**WHAT TO DO**
Pull every line containing "GATE" from the data.
##### INFORMATION SHOWN #####
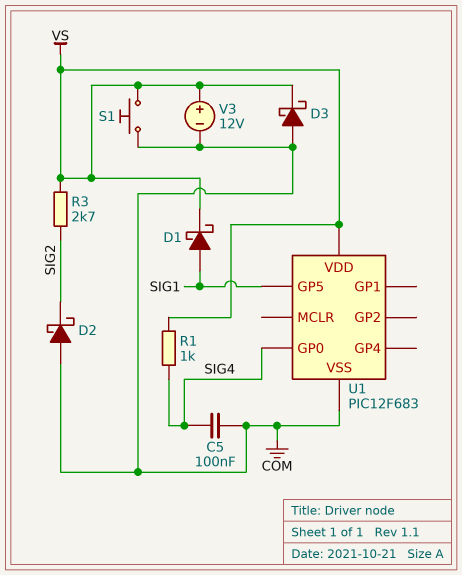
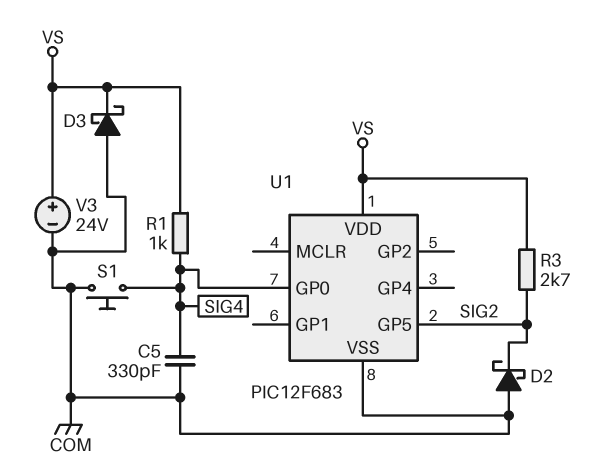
C5: 100nF (COM, SIG4) -> 330pF (COM, SIG4)
D1: schottky (A SIG1, K VS) -> none
S1: button (COM, VS) -> button (COM, SIG4)
U1 pin GP5: SIG1 -> SIG2
V3: 12V (plus VS, minus COM) -> 24V (plus VS, minus COM)

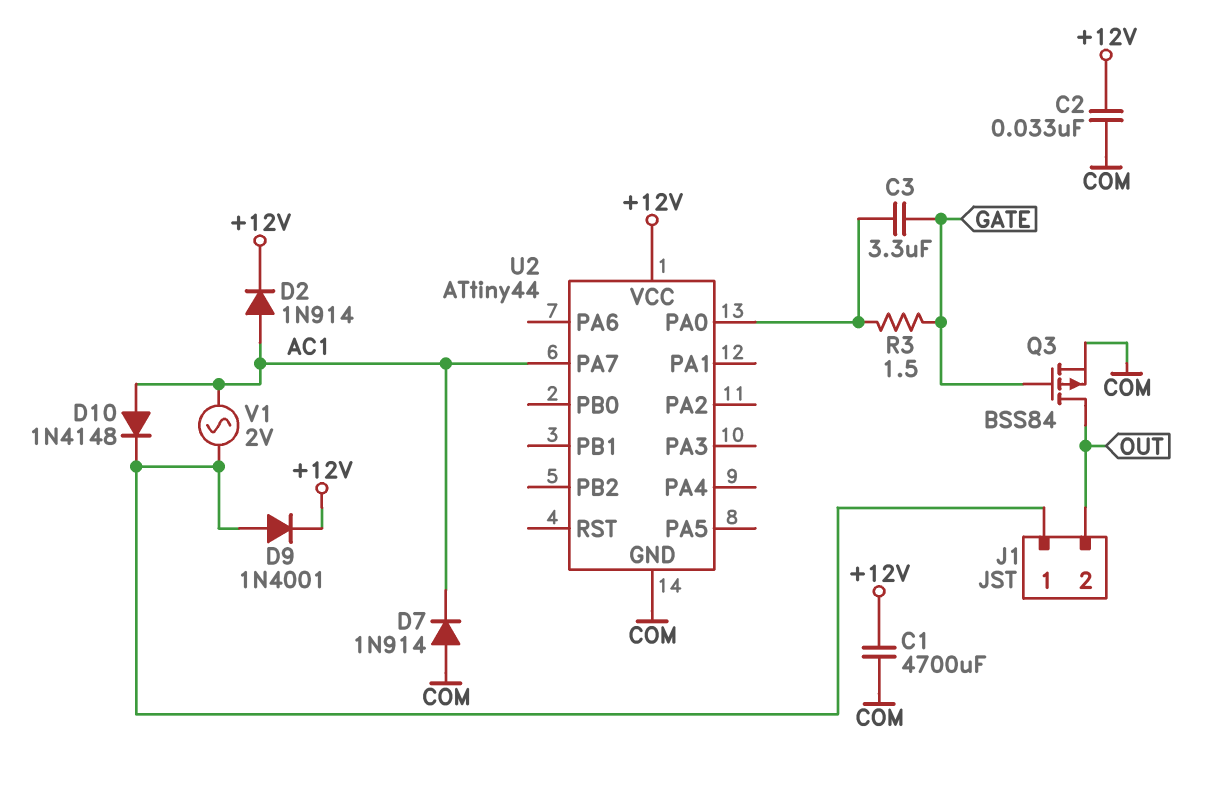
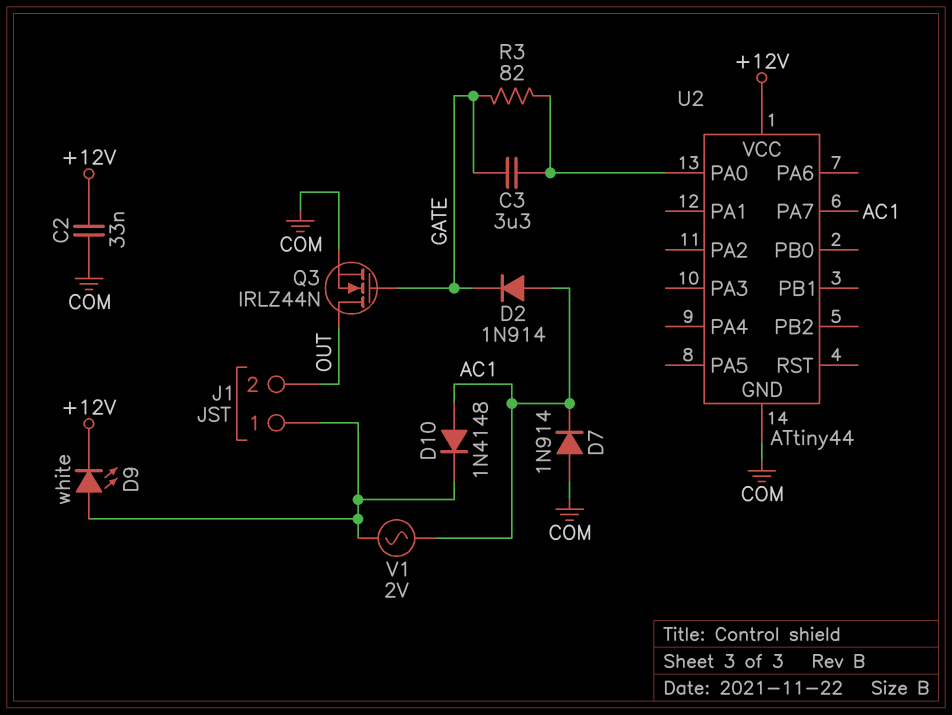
C1: 4700uF (+12V, COM) -> none
D2: diode 1N914 (A AC1, K +12V) -> diode 1N914 (A AC1, K GATE)
D9: diode 1N4001 (A J1/1, K +12V) -> LED white (A J1/1, K +12V)
Q3: PMOS BSS84 (G GATE, D OUT, S COM) -> NMOS IRLZ44N (G GATE, D OUT, S COM)
R3: 1.5 (GATE, U2/PA0) -> 82 (GATE, U2/PA0)

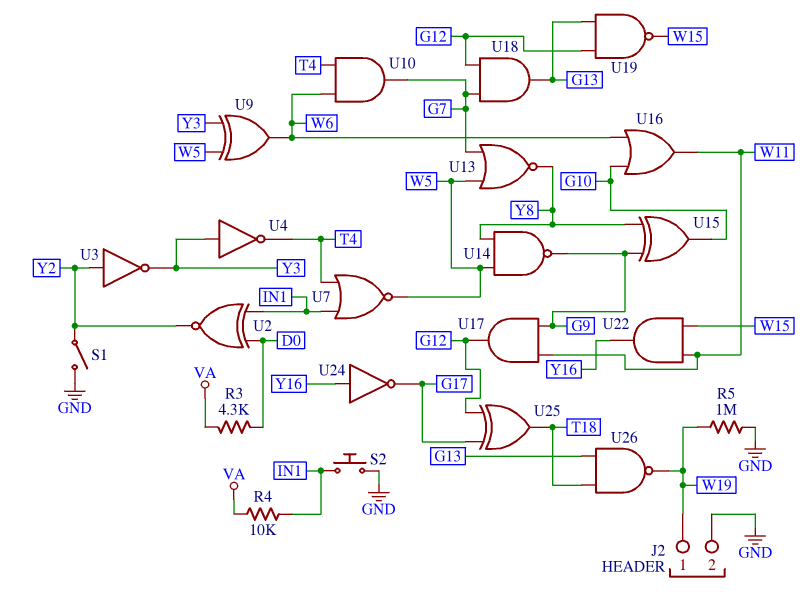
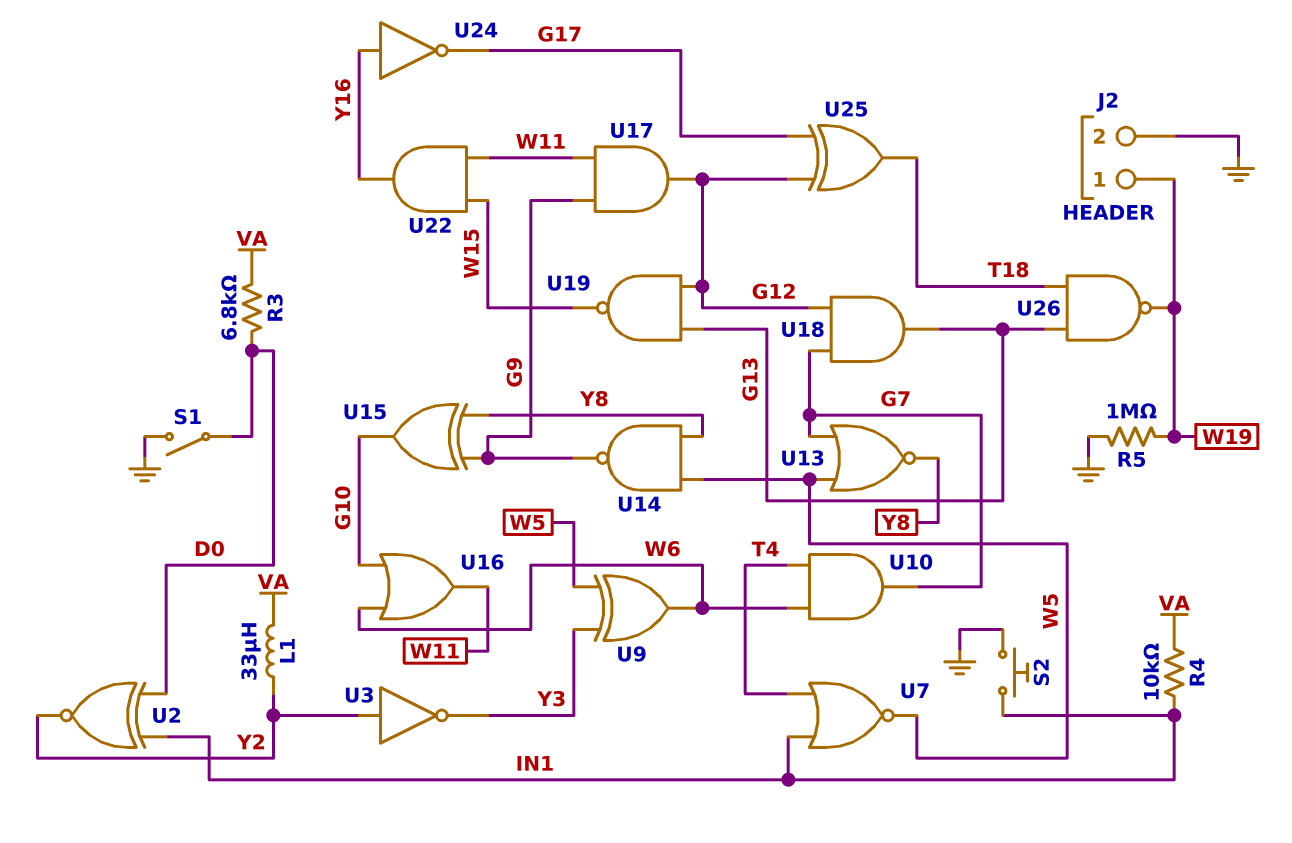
L1: none -> 33uH (VA, Y2)
R3: 4.3k (D0, VA) -> 6.8k (D0, VA)
S1: switch (GND, Y2) -> switch (D0, GND)
U4: NOT (in Y3, out T4) -> none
#####
**EXERCISE SOLUTION**
D2: diode 1N914 (A AC1, K +12V) -> diode 1N914 (A AC1, K GATE)
Q3: PMOS BSS84 (G GATE, D OUT, S COM) -> NMOS IRLZ44N (G GATE, D OUT, S COM)
R3: 1.5 (GATE, U2/PA0) -> 82 (GATE, U2/PA0)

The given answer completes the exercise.